• [Data]
──────────

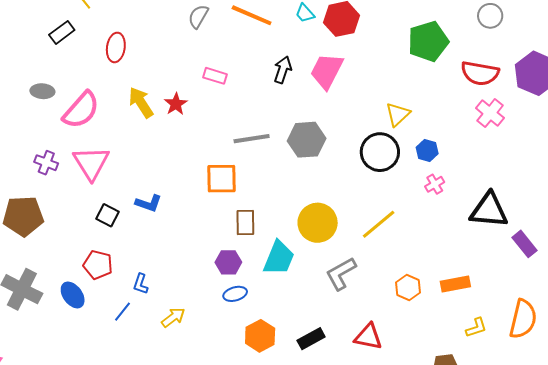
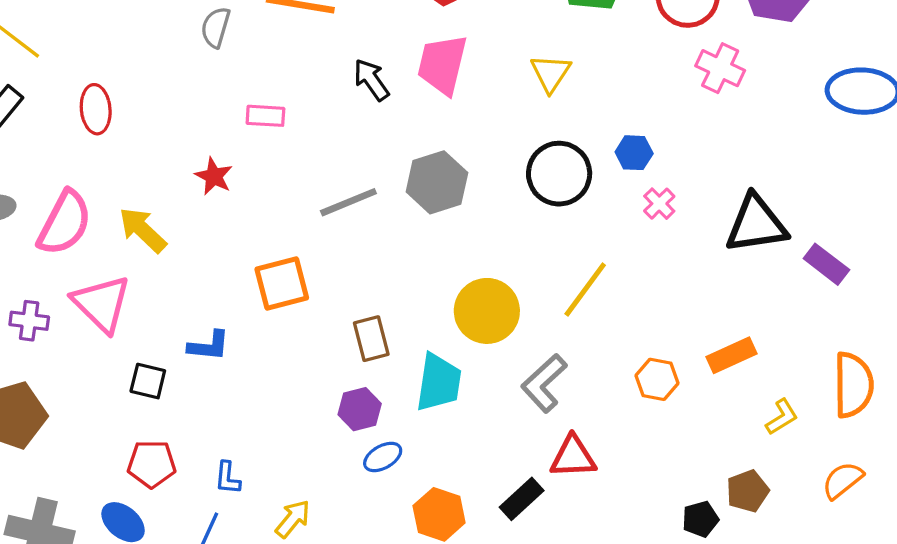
black arrow: (283, 70) -> (371, 80), turned -40
yellow arrow: (141, 102) -> (143, 230), moved
yellow triangle: (398, 114) -> (551, 73), moved
orange square: (222, 179) -> (282, 283), moved
red triangle: (368, 337) -> (573, 457), moved

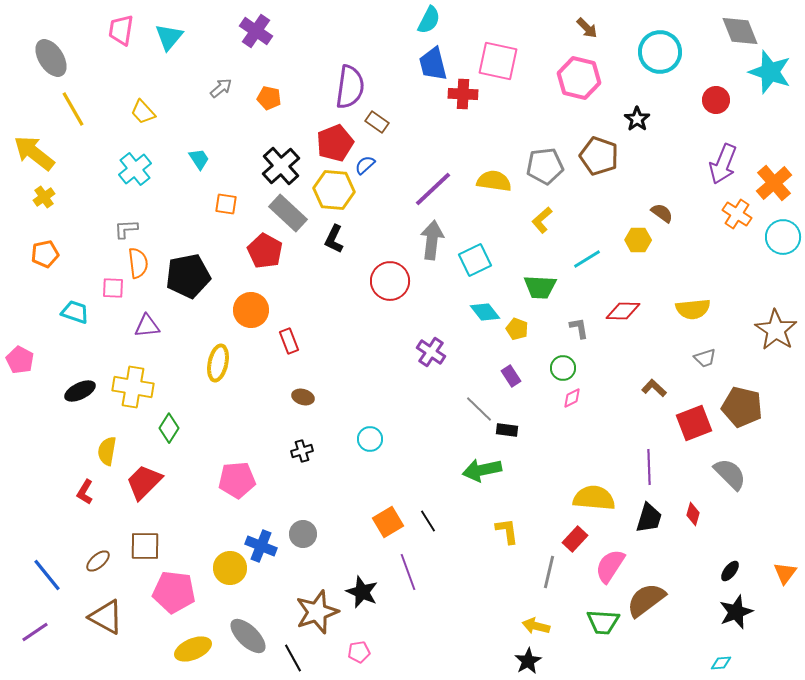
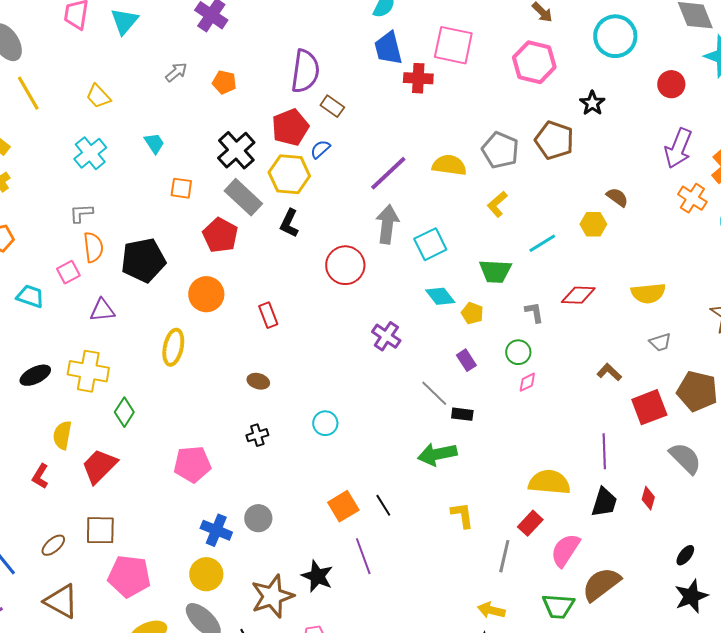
gray pentagon: (545, 166) -> (500, 150), turned 30
pink square: (113, 288) -> (68, 272), turned -30
red rectangle: (289, 341) -> (268, 315), moved
yellow circle: (230, 568) -> (206, 574), moved

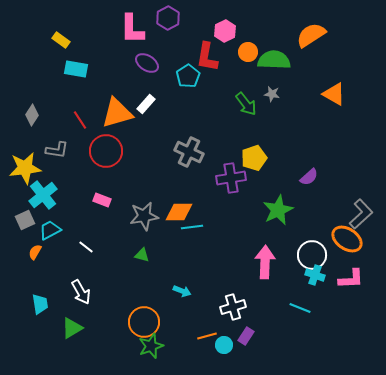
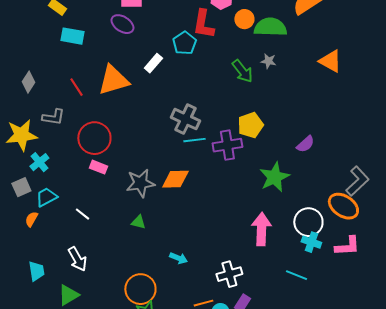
purple ellipse: (147, 63) -> (122, 24), moved
white rectangle: (146, 104) -> (153, 63), moved
red circle: (106, 151) -> (94, 138), moved
cyan cross: (43, 195) -> (39, 162), size x0.7
cyan line: (192, 227) -> (194, 140), moved

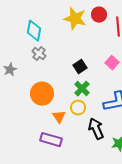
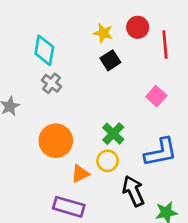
yellow star: (75, 19) -> (103, 33), size x0.6
black square: (80, 67) -> (110, 60), moved
orange triangle: (59, 117) -> (80, 174), turned 40

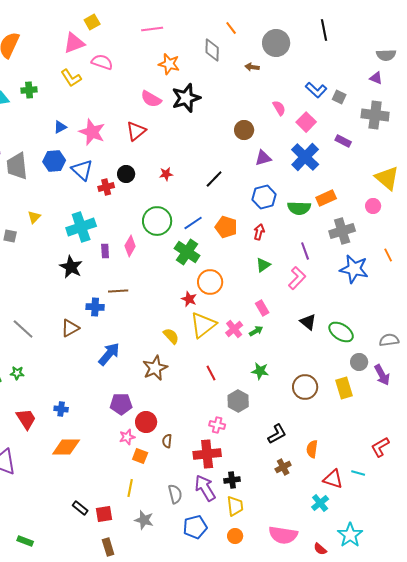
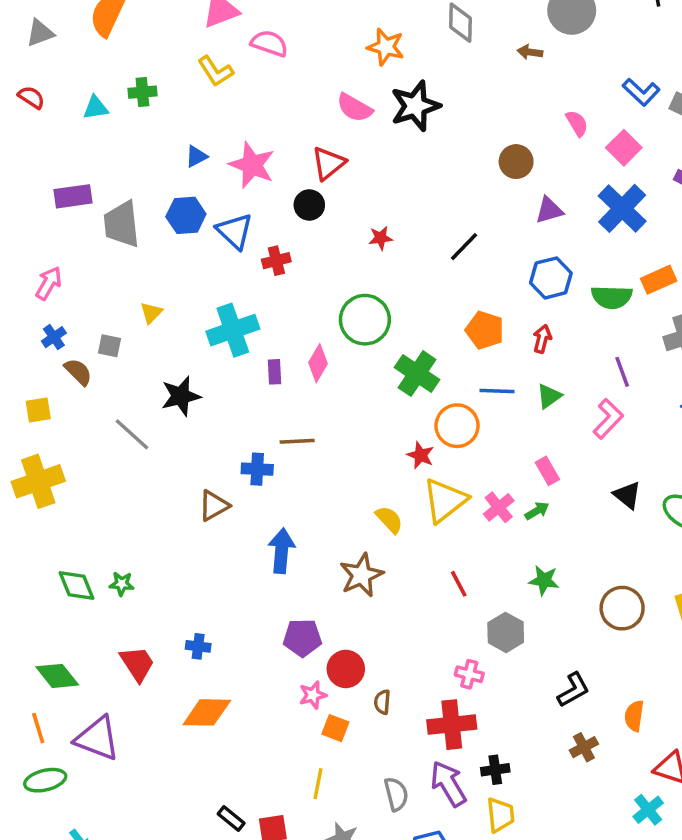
black circle: (126, 174) -> (309, 205), moved
blue line: (193, 223) -> (497, 391), moved, turned 36
black star: (71, 267) -> (181, 396), moved, turned 30
gray line: (23, 329) -> (132, 434), moved
blue arrow: (109, 354) -> (282, 551), turned -35

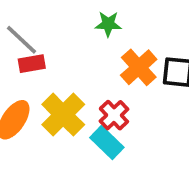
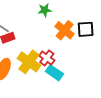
red cross: (114, 115) -> (47, 58), moved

──────────

• [Work required] Using the listing above, gather each line that holds the string "gray" and copy it.

• [Result of this exercise]
gray pentagon: (545, 166) -> (500, 150), turned 30
gray line: (23, 329) -> (132, 434), moved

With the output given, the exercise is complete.